INSTRUCTIONS TO FOLLOW: Nothing should appear in the answer except the lines below from the line containing "pink pentagon: rotated" through the line containing "black star at", copied exactly, with pictures left out.

:: RECORDS TO USE ::

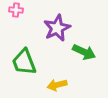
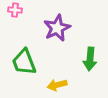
pink cross: moved 1 px left
green arrow: moved 6 px right, 7 px down; rotated 70 degrees clockwise
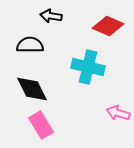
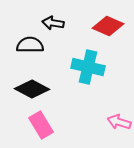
black arrow: moved 2 px right, 7 px down
black diamond: rotated 36 degrees counterclockwise
pink arrow: moved 1 px right, 9 px down
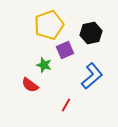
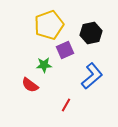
green star: rotated 21 degrees counterclockwise
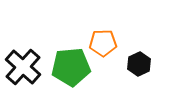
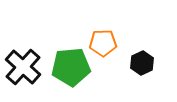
black hexagon: moved 3 px right, 1 px up
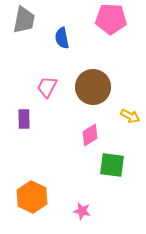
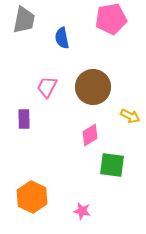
pink pentagon: rotated 12 degrees counterclockwise
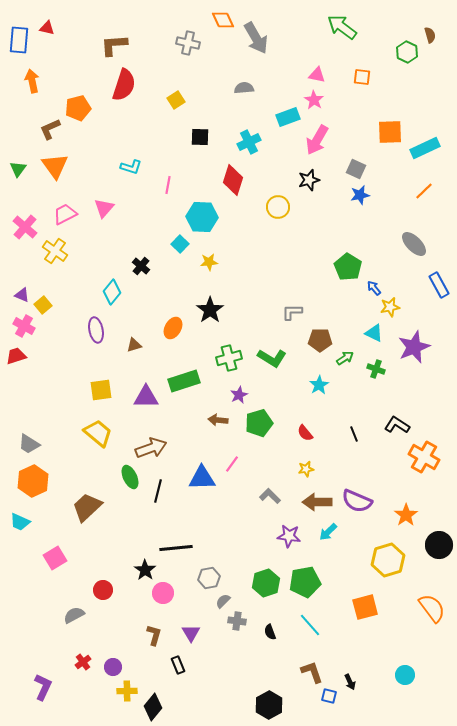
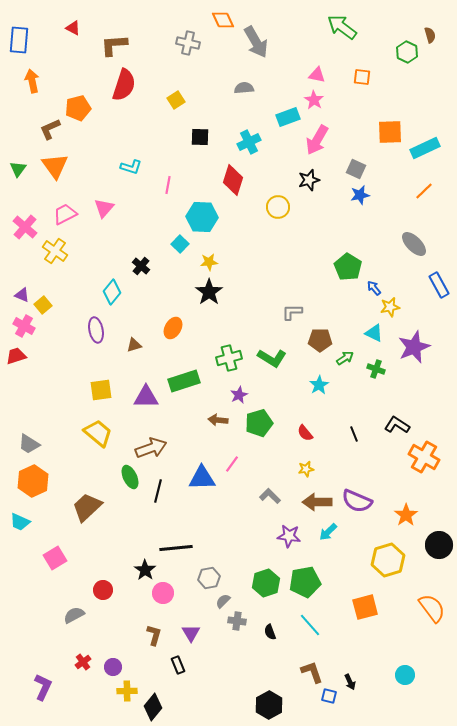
red triangle at (47, 28): moved 26 px right; rotated 14 degrees clockwise
gray arrow at (256, 38): moved 4 px down
black star at (210, 310): moved 1 px left, 18 px up
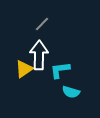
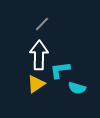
yellow triangle: moved 12 px right, 15 px down
cyan semicircle: moved 6 px right, 4 px up
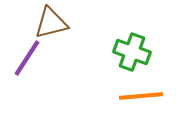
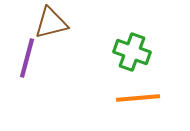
purple line: rotated 18 degrees counterclockwise
orange line: moved 3 px left, 2 px down
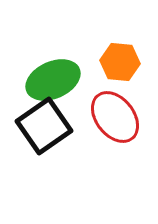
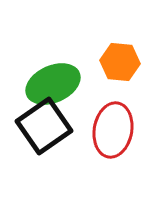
green ellipse: moved 4 px down
red ellipse: moved 2 px left, 13 px down; rotated 48 degrees clockwise
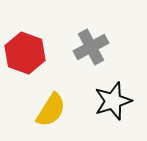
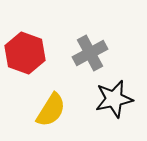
gray cross: moved 1 px left, 6 px down
black star: moved 1 px right, 2 px up; rotated 6 degrees clockwise
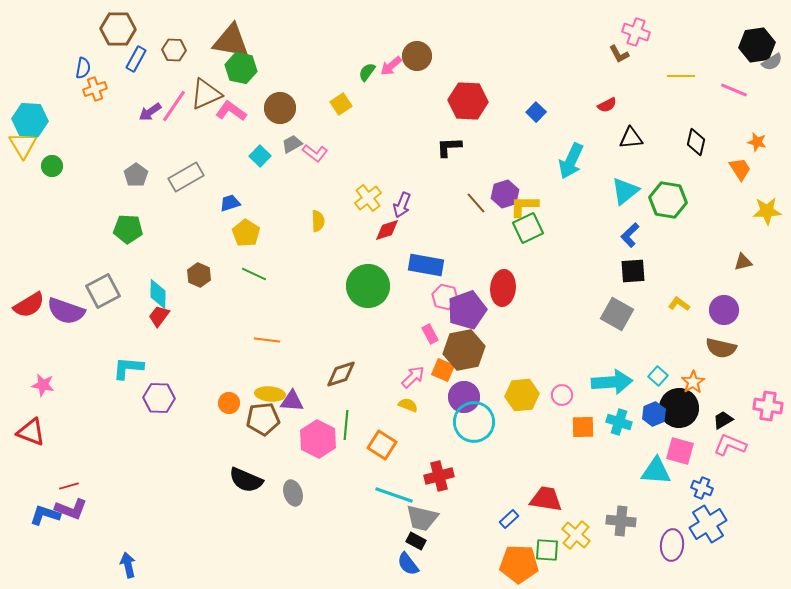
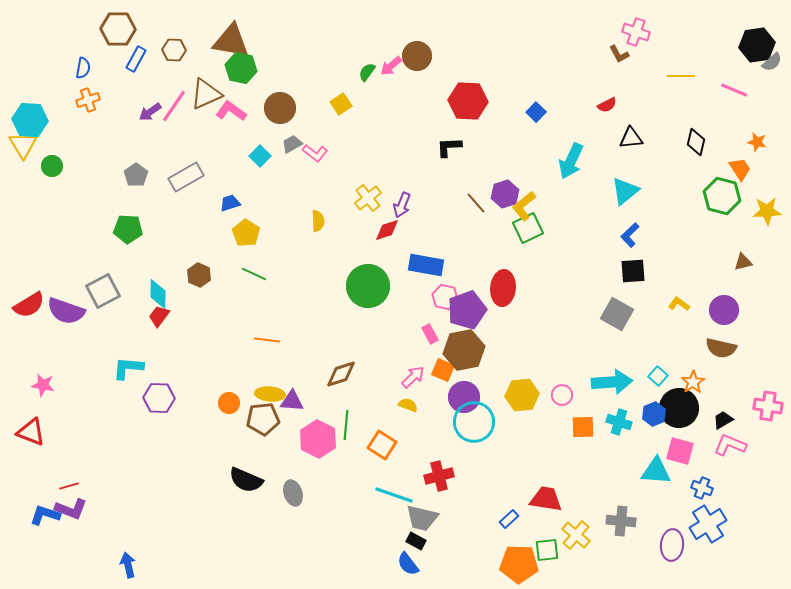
gray semicircle at (772, 62): rotated 10 degrees counterclockwise
orange cross at (95, 89): moved 7 px left, 11 px down
green hexagon at (668, 200): moved 54 px right, 4 px up; rotated 6 degrees clockwise
yellow L-shape at (524, 206): rotated 40 degrees counterclockwise
green square at (547, 550): rotated 10 degrees counterclockwise
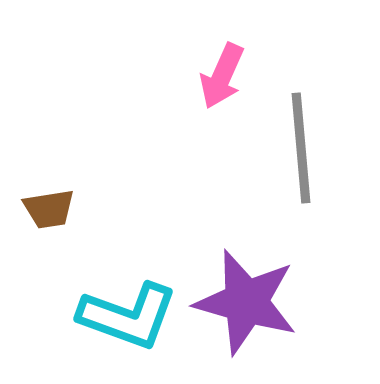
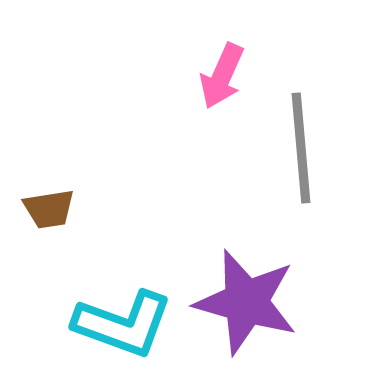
cyan L-shape: moved 5 px left, 8 px down
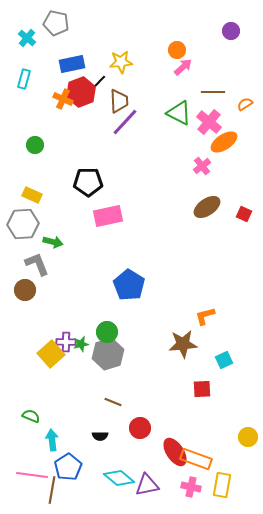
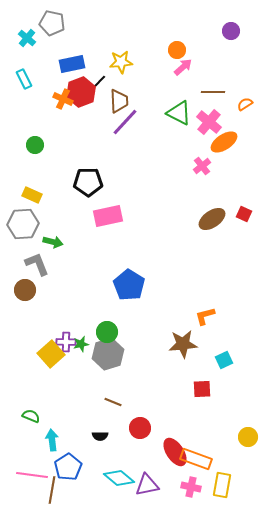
gray pentagon at (56, 23): moved 4 px left
cyan rectangle at (24, 79): rotated 42 degrees counterclockwise
brown ellipse at (207, 207): moved 5 px right, 12 px down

:::

RESULT OF THE EXERCISE:
pink pentagon: rotated 12 degrees counterclockwise
red triangle at (47, 28): moved 26 px right; rotated 14 degrees clockwise
gray arrow at (256, 38): moved 4 px down
black star at (210, 310): moved 1 px left, 18 px up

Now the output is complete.